Required task: List each line of the data that contains the string "kern".

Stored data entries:
........

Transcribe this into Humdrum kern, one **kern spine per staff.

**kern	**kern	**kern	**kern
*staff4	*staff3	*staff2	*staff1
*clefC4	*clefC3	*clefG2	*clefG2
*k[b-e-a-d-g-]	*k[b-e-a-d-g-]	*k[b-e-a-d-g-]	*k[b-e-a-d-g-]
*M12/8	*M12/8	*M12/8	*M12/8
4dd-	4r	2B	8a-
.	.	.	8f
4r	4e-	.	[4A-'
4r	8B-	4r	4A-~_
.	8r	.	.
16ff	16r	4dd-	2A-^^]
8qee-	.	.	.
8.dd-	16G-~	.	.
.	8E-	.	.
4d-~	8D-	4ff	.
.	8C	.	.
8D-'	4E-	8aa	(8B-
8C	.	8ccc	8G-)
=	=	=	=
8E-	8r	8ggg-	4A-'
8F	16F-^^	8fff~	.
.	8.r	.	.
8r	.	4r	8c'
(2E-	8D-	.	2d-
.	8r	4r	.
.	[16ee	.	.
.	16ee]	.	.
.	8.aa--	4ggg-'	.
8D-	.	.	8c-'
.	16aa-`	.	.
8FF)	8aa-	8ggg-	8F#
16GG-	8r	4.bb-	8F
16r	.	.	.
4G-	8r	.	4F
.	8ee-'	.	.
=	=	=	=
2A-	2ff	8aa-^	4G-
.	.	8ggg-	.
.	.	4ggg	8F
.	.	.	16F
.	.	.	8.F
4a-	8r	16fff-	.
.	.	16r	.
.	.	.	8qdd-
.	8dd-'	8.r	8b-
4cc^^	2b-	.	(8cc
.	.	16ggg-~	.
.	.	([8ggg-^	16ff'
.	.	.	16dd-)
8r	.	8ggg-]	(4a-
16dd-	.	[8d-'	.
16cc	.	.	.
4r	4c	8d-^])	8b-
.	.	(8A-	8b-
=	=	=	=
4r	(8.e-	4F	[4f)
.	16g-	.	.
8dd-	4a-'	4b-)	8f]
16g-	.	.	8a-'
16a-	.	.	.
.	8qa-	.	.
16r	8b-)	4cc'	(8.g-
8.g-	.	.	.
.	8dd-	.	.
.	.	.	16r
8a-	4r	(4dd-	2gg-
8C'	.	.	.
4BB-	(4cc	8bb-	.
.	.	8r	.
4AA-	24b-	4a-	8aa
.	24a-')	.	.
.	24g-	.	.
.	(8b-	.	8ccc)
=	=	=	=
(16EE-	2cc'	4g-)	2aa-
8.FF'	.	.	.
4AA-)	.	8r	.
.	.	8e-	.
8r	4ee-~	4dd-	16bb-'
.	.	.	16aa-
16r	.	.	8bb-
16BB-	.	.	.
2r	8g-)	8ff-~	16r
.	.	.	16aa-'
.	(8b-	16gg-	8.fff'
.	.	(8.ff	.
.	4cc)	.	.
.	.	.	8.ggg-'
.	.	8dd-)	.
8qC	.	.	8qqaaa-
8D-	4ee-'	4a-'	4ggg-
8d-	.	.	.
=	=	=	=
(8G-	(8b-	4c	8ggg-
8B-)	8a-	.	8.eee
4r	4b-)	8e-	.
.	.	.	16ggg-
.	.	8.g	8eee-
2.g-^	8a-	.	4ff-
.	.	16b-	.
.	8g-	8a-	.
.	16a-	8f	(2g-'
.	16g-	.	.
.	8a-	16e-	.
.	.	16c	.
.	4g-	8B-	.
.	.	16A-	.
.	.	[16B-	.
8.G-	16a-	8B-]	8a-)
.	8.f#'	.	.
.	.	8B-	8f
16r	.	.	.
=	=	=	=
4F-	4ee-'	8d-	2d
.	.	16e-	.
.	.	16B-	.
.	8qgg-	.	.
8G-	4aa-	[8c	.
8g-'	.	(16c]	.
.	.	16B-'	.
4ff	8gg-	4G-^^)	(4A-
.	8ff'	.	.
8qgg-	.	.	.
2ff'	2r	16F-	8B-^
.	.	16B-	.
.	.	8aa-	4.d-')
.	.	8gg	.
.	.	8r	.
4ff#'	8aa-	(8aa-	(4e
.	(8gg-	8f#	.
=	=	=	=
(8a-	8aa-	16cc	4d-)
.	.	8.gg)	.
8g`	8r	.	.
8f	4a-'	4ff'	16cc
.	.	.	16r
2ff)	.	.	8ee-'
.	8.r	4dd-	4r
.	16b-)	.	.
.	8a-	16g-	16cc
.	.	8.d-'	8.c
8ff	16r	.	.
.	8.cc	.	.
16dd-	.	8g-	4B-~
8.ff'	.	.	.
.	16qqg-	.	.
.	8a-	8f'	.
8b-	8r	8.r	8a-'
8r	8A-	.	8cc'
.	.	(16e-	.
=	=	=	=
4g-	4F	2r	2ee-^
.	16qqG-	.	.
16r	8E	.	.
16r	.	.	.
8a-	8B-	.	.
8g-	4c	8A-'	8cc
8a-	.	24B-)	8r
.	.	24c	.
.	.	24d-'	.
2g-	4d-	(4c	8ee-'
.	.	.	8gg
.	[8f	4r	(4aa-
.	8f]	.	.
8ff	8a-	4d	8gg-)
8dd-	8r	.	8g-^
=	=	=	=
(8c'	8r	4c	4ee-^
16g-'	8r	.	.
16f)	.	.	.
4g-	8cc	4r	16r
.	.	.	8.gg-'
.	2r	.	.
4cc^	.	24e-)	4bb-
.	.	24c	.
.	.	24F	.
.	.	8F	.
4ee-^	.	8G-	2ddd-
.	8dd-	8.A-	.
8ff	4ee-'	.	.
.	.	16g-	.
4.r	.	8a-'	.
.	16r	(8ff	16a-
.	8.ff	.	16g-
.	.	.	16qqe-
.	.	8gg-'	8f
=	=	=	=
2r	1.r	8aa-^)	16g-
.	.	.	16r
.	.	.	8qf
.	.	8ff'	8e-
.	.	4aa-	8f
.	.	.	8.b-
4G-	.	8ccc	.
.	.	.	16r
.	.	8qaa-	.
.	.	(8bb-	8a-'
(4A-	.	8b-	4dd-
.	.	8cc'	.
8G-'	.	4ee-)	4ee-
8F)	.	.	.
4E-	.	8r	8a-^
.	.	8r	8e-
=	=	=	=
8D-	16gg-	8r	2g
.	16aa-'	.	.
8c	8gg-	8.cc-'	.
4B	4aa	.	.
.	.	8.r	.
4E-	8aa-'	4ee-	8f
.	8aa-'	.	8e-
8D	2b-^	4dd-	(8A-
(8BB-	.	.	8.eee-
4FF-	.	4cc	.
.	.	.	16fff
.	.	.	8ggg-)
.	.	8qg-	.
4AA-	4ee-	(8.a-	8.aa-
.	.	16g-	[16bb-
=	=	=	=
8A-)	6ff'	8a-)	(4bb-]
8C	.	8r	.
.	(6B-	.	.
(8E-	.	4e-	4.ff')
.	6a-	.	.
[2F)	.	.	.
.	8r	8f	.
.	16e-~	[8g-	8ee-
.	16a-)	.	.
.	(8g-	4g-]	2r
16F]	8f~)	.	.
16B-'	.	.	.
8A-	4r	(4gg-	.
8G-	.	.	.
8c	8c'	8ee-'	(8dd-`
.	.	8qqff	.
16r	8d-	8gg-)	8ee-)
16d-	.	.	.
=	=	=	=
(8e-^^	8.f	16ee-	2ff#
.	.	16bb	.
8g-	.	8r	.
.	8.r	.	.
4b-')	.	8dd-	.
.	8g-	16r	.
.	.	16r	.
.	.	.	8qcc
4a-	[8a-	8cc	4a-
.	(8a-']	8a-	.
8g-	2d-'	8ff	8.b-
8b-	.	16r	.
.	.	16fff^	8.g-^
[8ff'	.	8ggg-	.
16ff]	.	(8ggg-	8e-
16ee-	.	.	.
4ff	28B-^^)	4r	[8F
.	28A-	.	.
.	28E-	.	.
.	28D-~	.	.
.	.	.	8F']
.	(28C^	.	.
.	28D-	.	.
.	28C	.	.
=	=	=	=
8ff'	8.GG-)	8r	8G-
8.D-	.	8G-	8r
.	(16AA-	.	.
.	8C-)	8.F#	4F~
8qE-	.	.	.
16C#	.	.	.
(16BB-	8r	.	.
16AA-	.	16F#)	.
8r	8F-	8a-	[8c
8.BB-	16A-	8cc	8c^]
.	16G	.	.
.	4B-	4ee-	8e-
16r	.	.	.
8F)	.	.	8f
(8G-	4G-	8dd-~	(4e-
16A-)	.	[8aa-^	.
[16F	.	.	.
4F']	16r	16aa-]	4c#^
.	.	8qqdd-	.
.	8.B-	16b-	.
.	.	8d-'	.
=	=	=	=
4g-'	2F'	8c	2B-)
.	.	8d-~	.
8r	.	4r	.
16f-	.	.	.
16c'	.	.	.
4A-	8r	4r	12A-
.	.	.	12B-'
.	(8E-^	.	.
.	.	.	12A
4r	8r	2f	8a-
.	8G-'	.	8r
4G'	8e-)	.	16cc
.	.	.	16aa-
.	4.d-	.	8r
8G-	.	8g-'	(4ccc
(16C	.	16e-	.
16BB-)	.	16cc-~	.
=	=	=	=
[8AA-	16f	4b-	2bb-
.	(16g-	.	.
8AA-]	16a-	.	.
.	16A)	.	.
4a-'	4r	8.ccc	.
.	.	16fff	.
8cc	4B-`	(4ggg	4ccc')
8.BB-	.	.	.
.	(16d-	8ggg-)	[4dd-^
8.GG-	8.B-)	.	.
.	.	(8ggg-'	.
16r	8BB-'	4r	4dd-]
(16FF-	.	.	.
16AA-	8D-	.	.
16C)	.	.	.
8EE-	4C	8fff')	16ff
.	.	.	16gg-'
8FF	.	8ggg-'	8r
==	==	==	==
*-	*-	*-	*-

........

Response to the exercise:
Transcribe this into Humdrum kern, one **kern spine per staff.
**kern	**kern	**kern	**kern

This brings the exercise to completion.